**Your objective**
Look through the records, and wherever the string "purple" turns up, copy out that line.

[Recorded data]
*-*-*
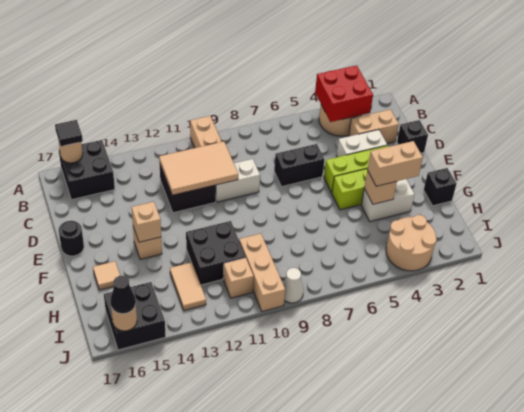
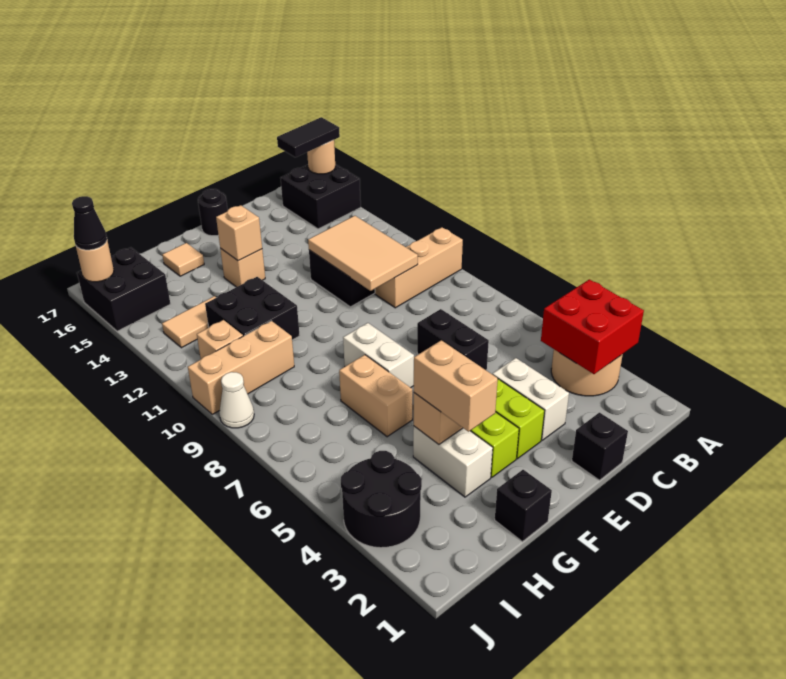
black tile A16 level 3 -> black tile A16:B16 level 3
tan brick C2:C3 level 1 -> tan brick G6:G7 level 1
white brick D9:D10 level 1 -> white brick F7:F8 level 1
tan round brick I3:J4 level 1 -> black round brick I3:J4 level 1

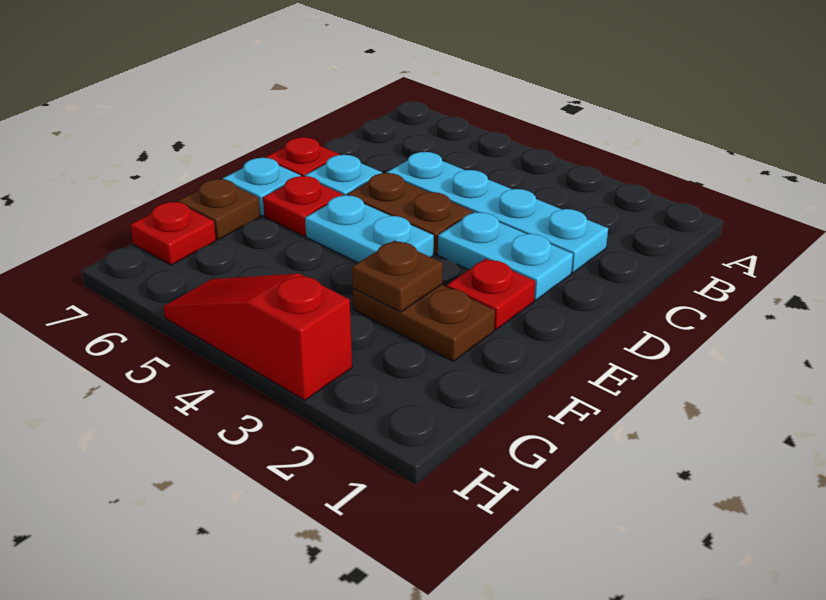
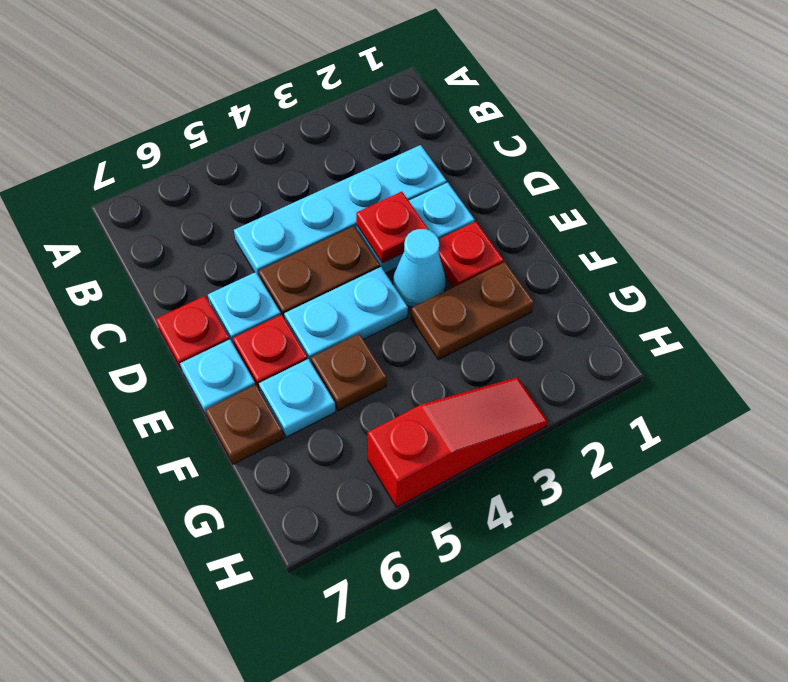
none -> cyan cone E3 level 1
brown plate F3 level 2 -> brown plate F5 level 1
none -> cyan plate F6 level 1
red plate G7 level 1 -> red plate D3 level 2
red slope H3:H5 level 1 top 3 -> red slope H3:H5 level 1 top 5

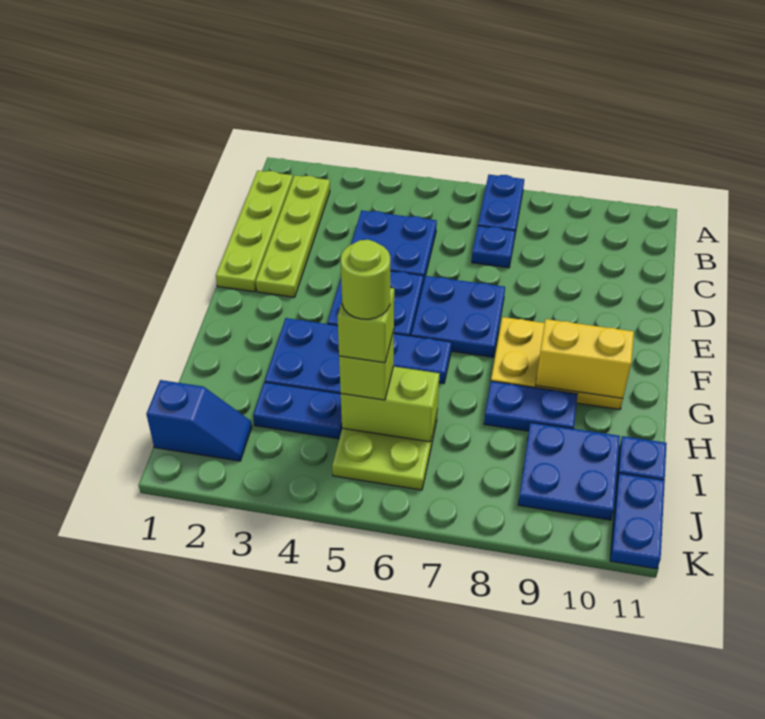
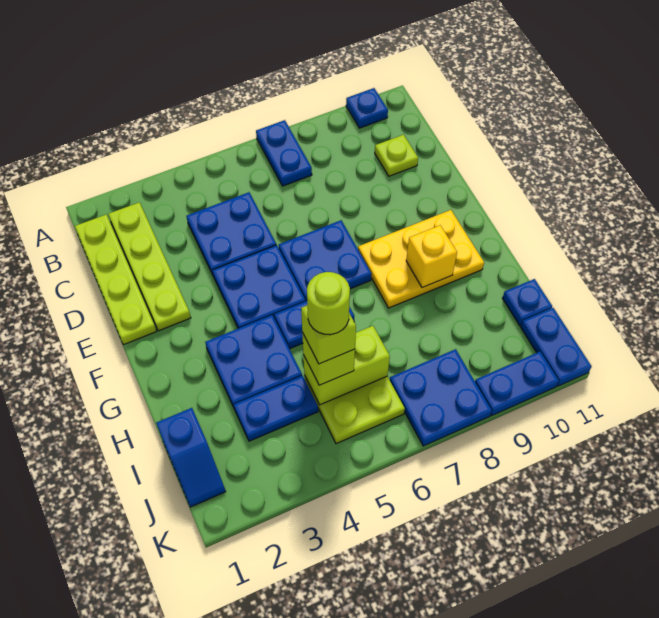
blue plate C7 level 1 -> blue plate A10 level 1
none -> lime plate C10 level 1
yellow brick G9:G10 level 2 -> yellow brick G9 level 2
blue plate H8:H9 level 1 -> blue plate K9:K10 level 1
blue plate I9:J10 level 1 -> blue plate J7:K8 level 1
blue slope J1:J2 level 1 top 1 -> blue slope I1:J1 level 1 top I

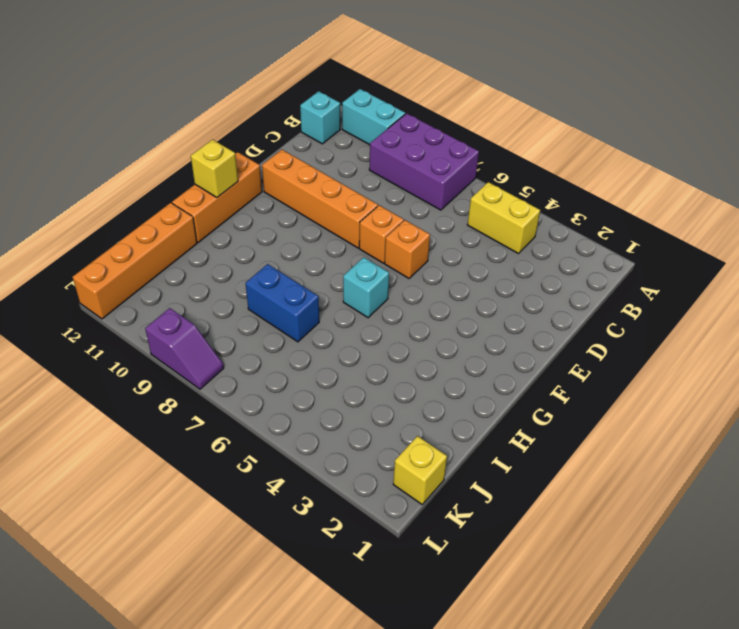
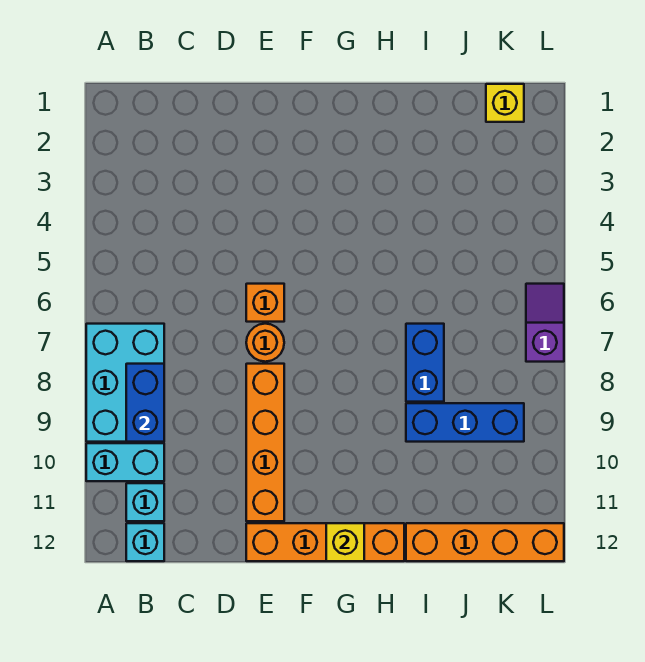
purple brick A7:B9 level 1 -> cyan brick A7:B9 level 1
cyan brick A10:A11 level 1 -> cyan brick A10:B10 level 1
yellow brick B4:B5 level 1 -> none
none -> blue brick B8:B9 level 2
orange brick E7 level 1 -> orange round brick E7 level 1
orange brick F12:H12 level 1 -> orange brick E12:H12 level 1
cyan brick G6 level 1 -> cyan brick B11 level 1
none -> blue brick I9:K9 level 1
purple slope L8:L9 level 1 top 9 -> purple slope L6:L7 level 1 top 7

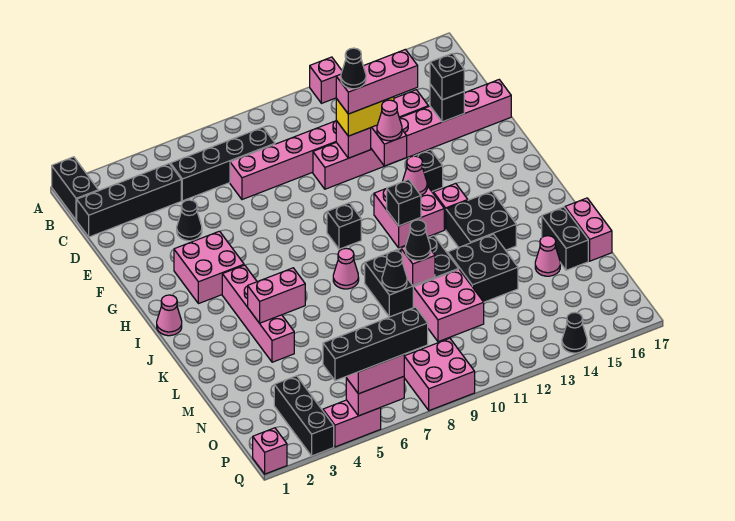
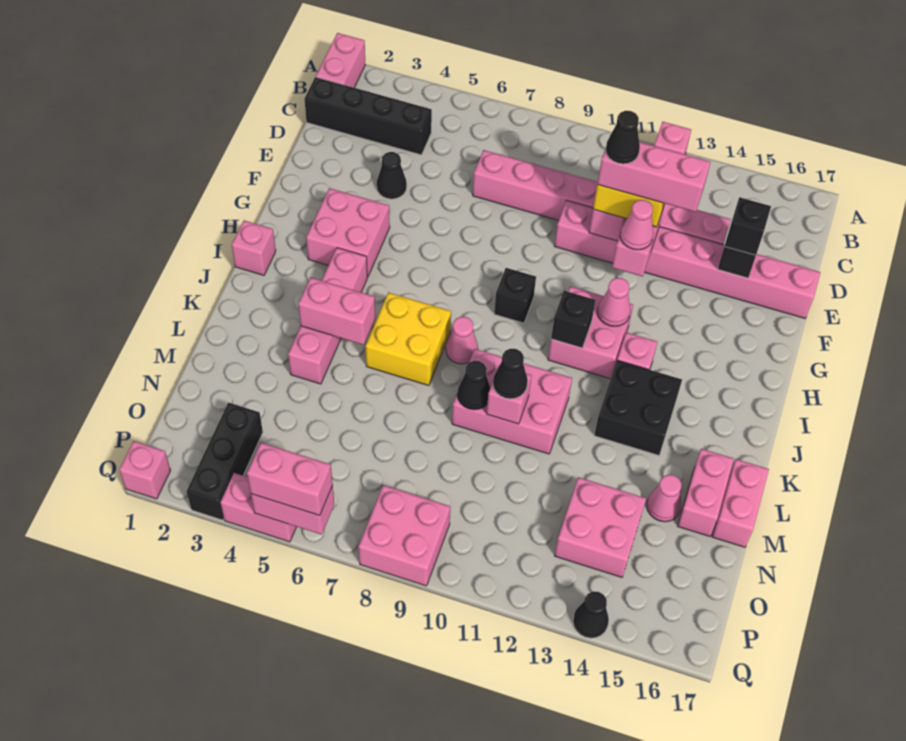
black brick A1:B1 level 1 -> pink brick A1:B1 level 1
black brick C5:C8 level 1 -> none
black brick G13 level 1 -> none
pink cone I1 level 1 -> pink brick I1 level 1
none -> yellow brick J6:K7 level 1
black brick K9:L11 level 1 -> pink brick K9:L11 level 1
black brick L12:M13 level 1 -> none
black brick L16:M16 level 1 -> pink brick L16:M16 level 1
pink brick M10:N11 level 1 -> pink brick N13:O14 level 1
black brick Q4:Q7 level 4 -> none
*-*-*
**Result of this exercise**
purple brick A7:B9 level 1 -> cyan brick A7:B9 level 1
purple slope L8:L9 level 1 top 9 -> purple slope L6:L7 level 1 top 7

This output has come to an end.